Data records
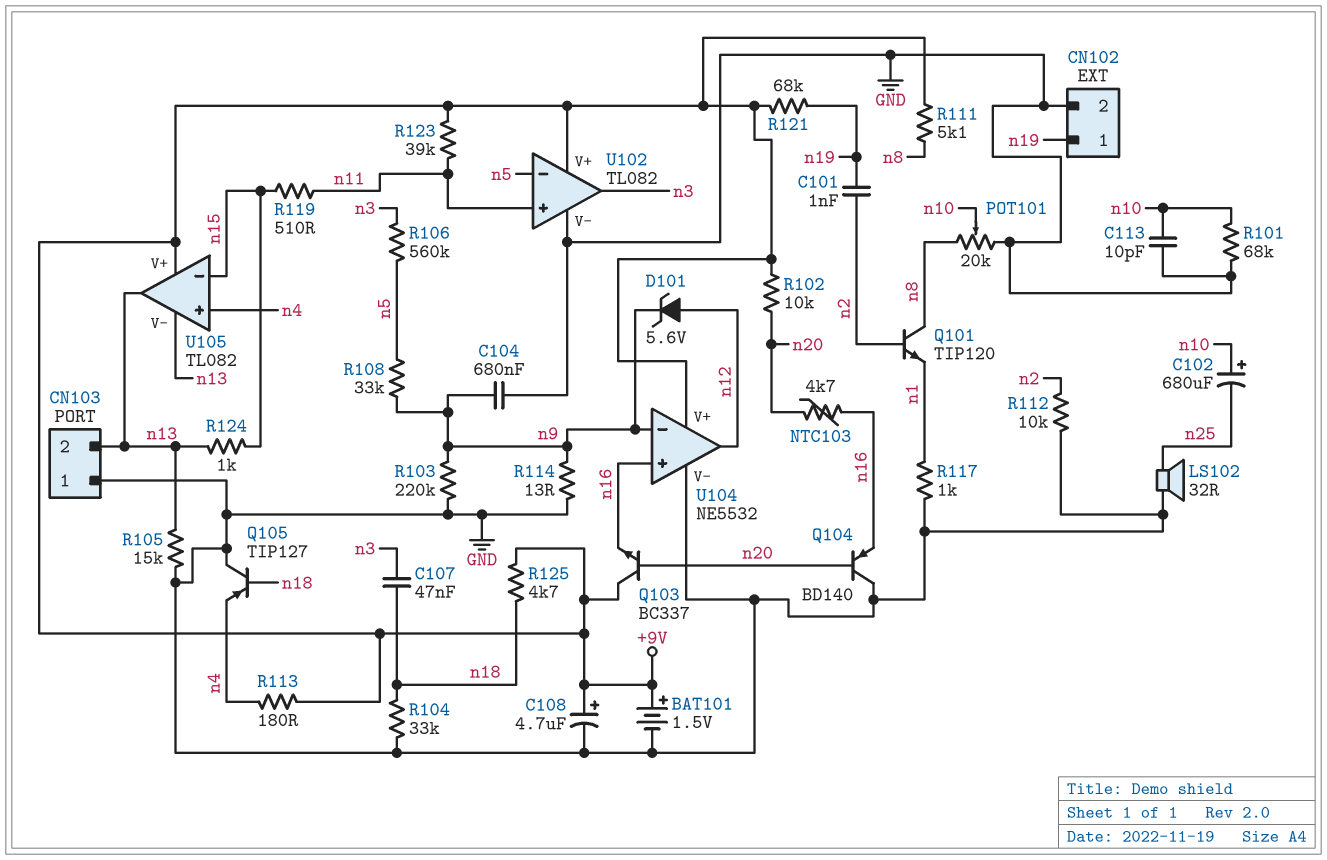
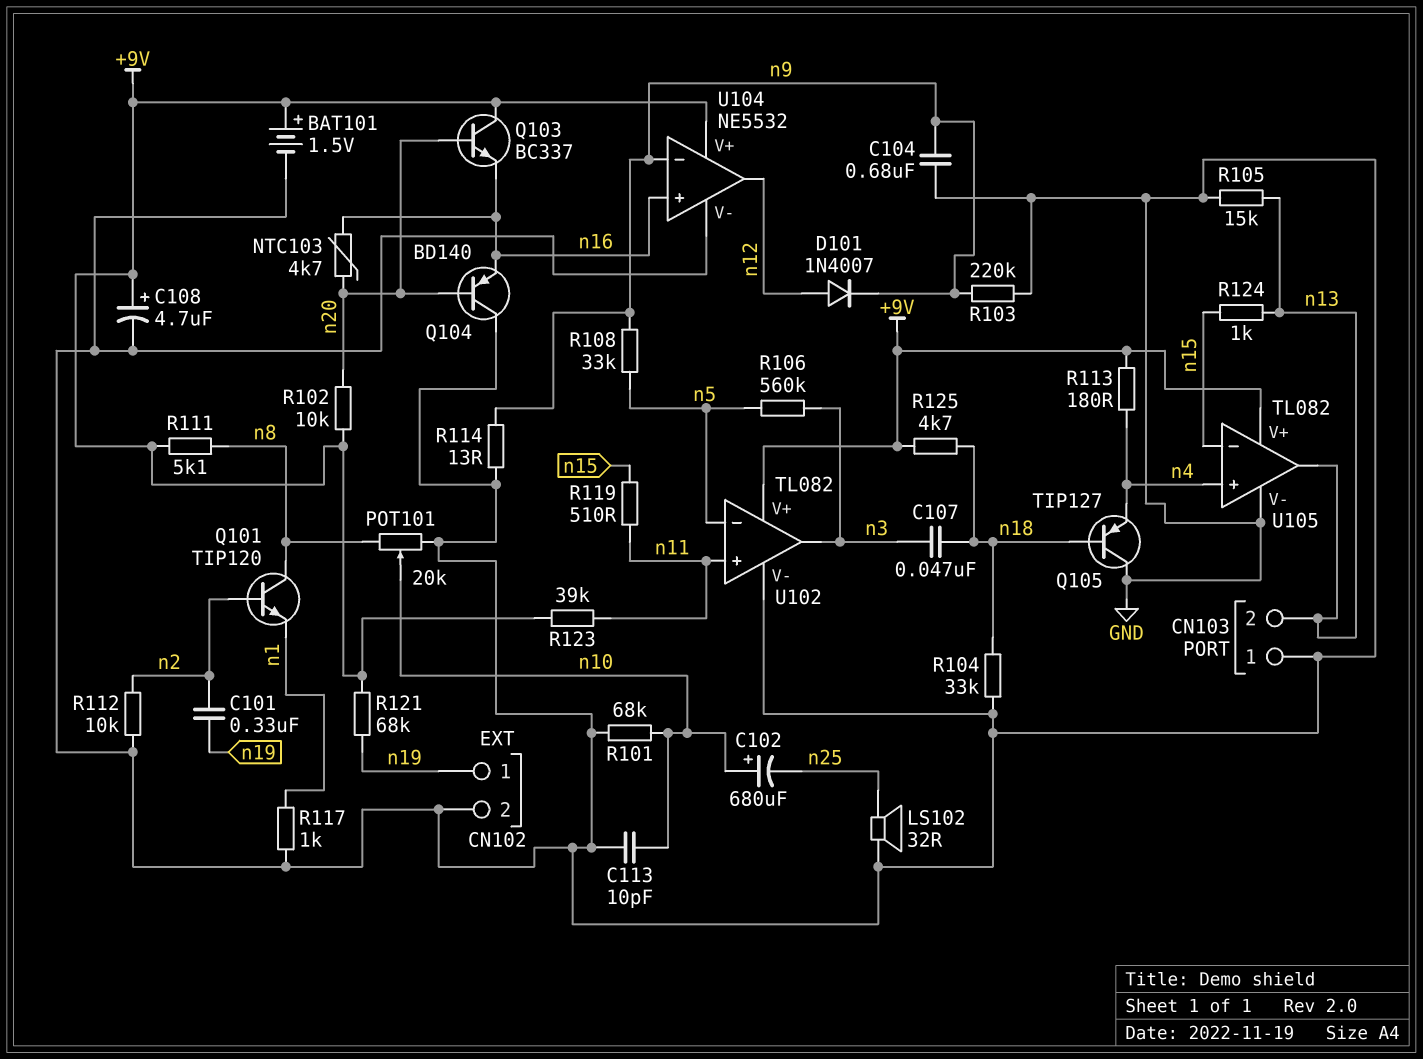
C101: 1nF (n2, n19) -> 330nF (n2, n19)
D101: zener 5.6V (A n12, K n9) -> diode 1N4007 (A n12, K n9)
U105 pin V-: n13 -> GND

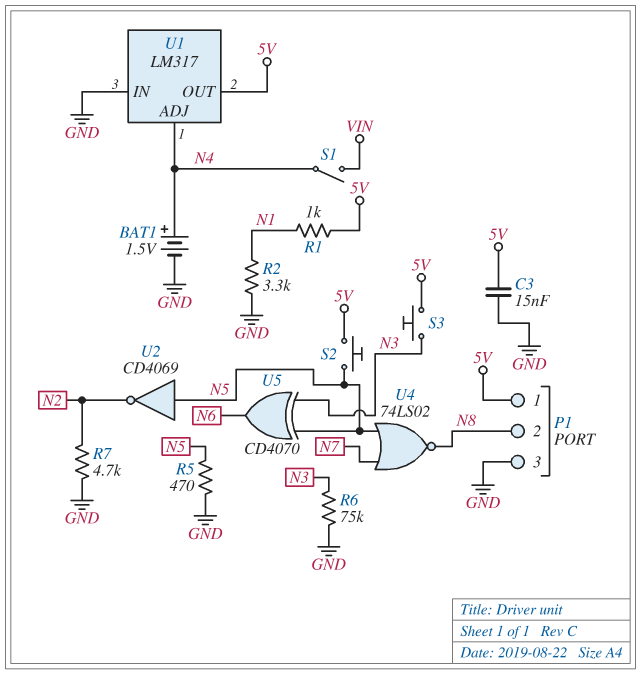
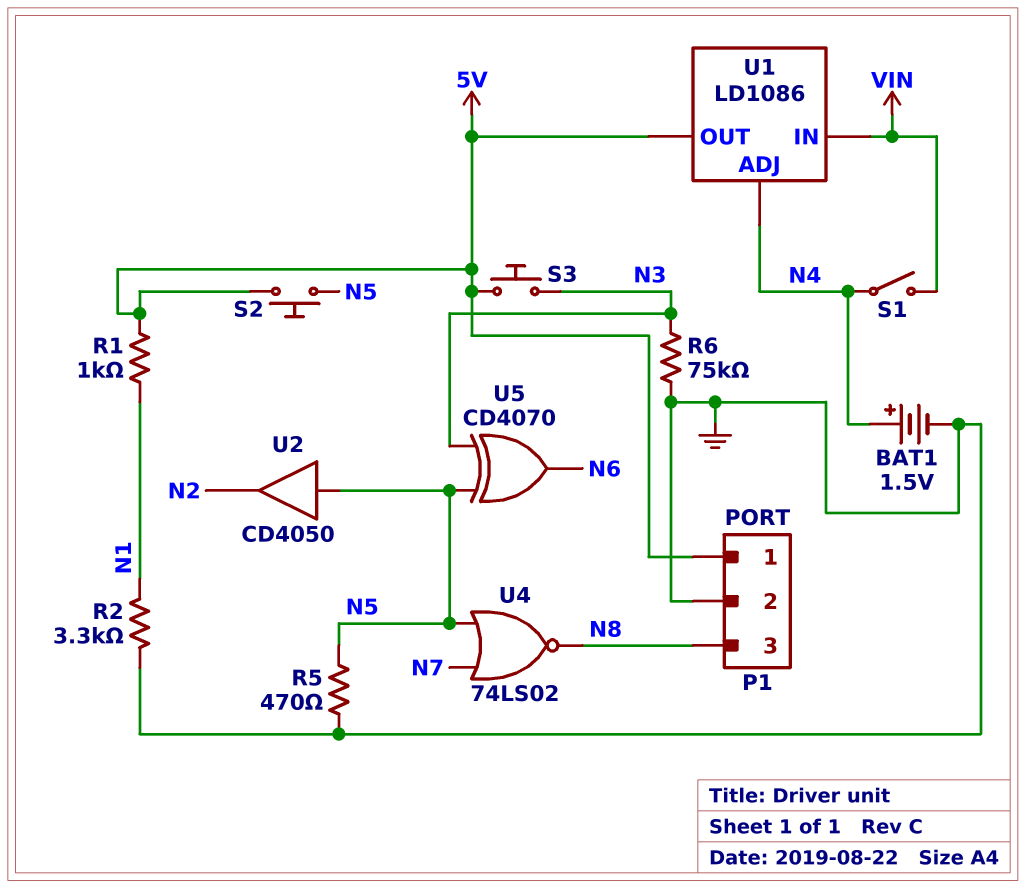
C3: 15nF (5V, GND) -> none
P1 pin 2: N8 -> GND
P1 pin 3: GND -> N8
R7: 4.7k (GND, N2) -> none
U1: LM317 -> LD1086
U1 pin IN: GND -> VIN
U2: NOT CD4069 (in N5, out N2) -> buffer CD4050 (in N5, out N2)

Requirement
Exactly the lines from the one containing "U1 pin IN: GND -> VIN" through the end of the listing should be reproduced, both ends included and nothing more.

Output for this task
U1 pin IN: GND -> VIN
U2: NOT CD4069 (in N5, out N2) -> buffer CD4050 (in N5, out N2)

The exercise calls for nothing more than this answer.